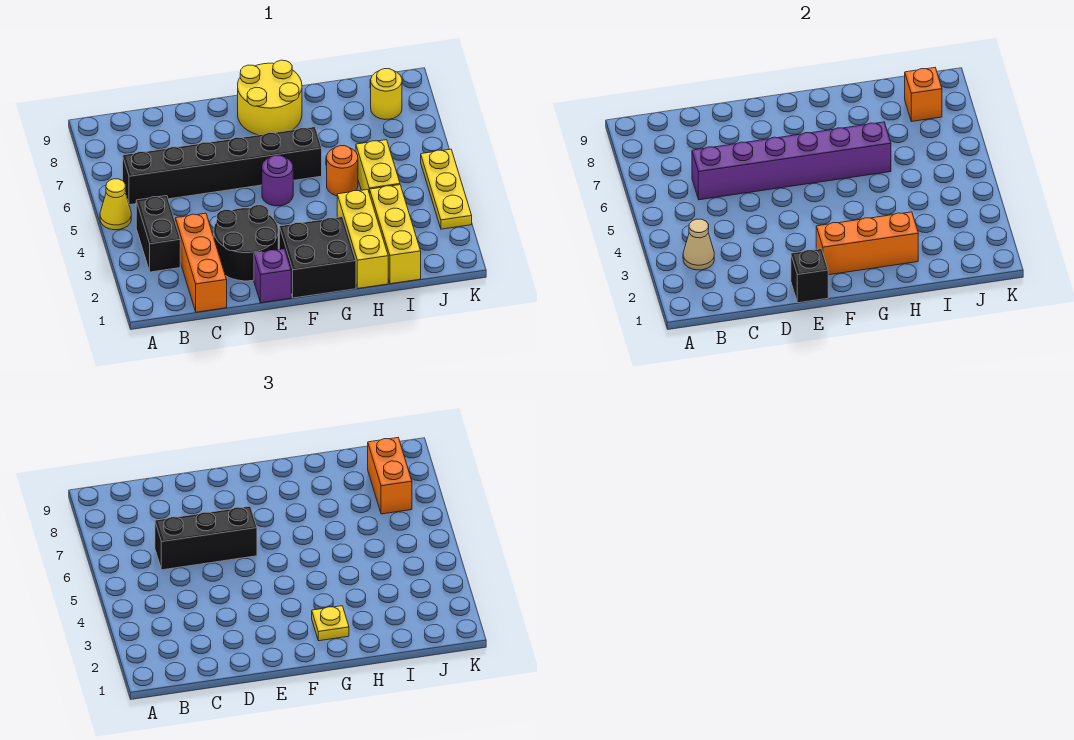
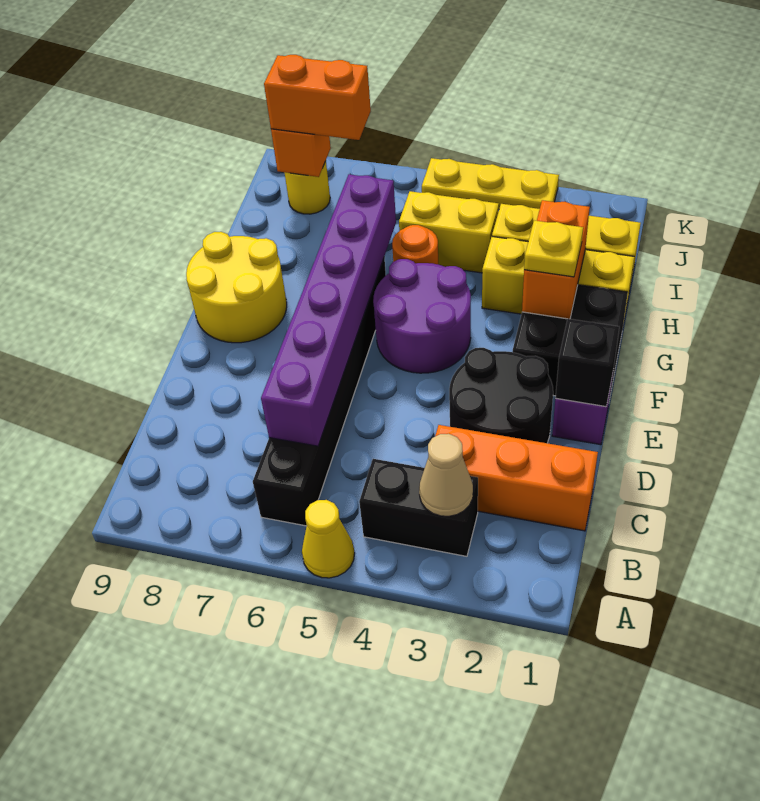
black brick C6:E6 level 3 -> none
orange brick F2:H2 level 2 -> orange brick G2:H2 level 2
purple round brick F5 level 1 -> purple round brick F4:G5 level 1

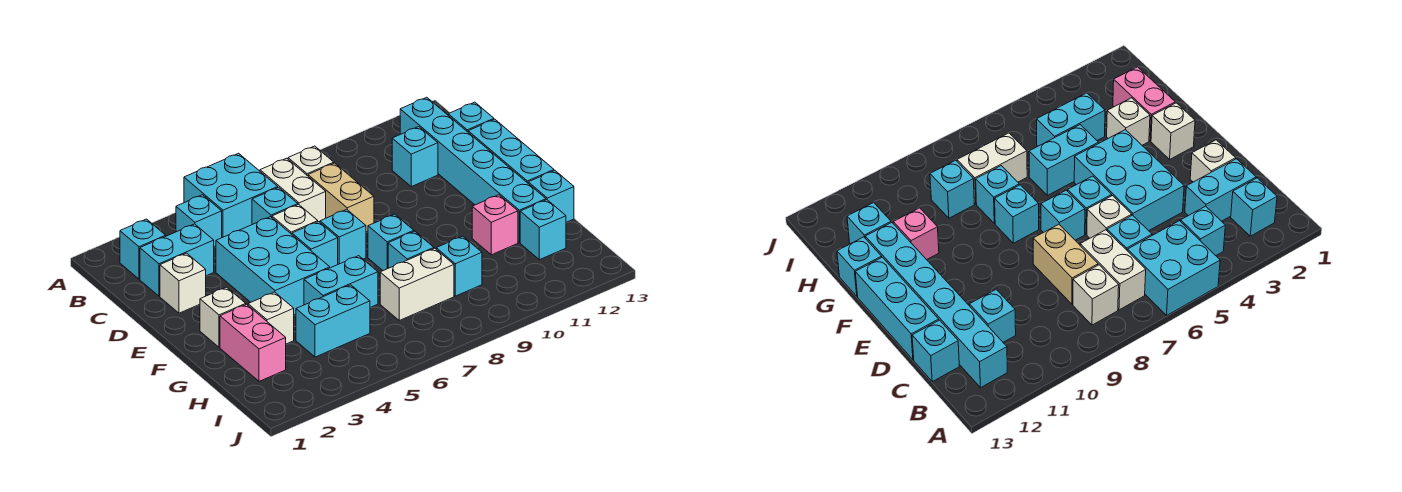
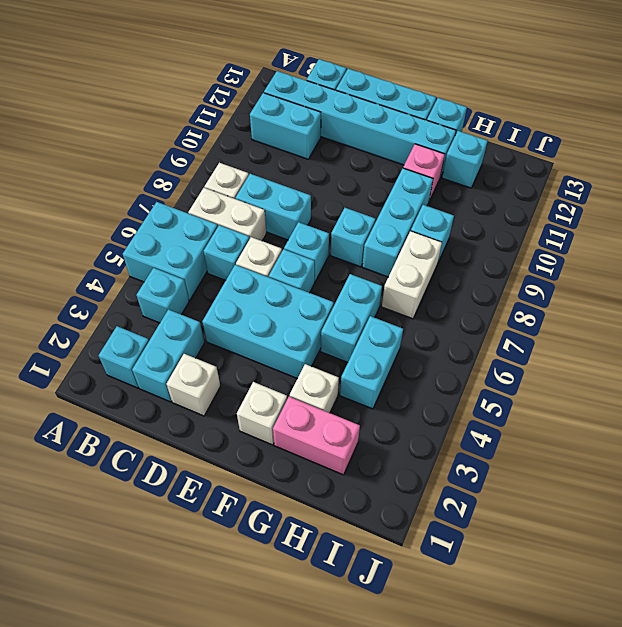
tan brick C8:D8 level 1 -> cyan brick C8:D8 level 1
cyan brick C11 level 1 -> cyan brick B11:C11 level 1
cyan brick G8 level 1 -> cyan brick G8:G10 level 1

+ + +

## [EXERCISE DESCRIPTION]
Where an entry contains an image, drop the image and copy everything else word for word.

## [YOUR RESPONSE]
black brick C6:E6 level 3 -> none
orange brick F2:H2 level 2 -> orange brick G2:H2 level 2
purple round brick F5 level 1 -> purple round brick F4:G5 level 1

tan brick C8:D8 level 1 -> cyan brick C8:D8 level 1
cyan brick C11 level 1 -> cyan brick B11:C11 level 1
cyan brick G8 level 1 -> cyan brick G8:G10 level 1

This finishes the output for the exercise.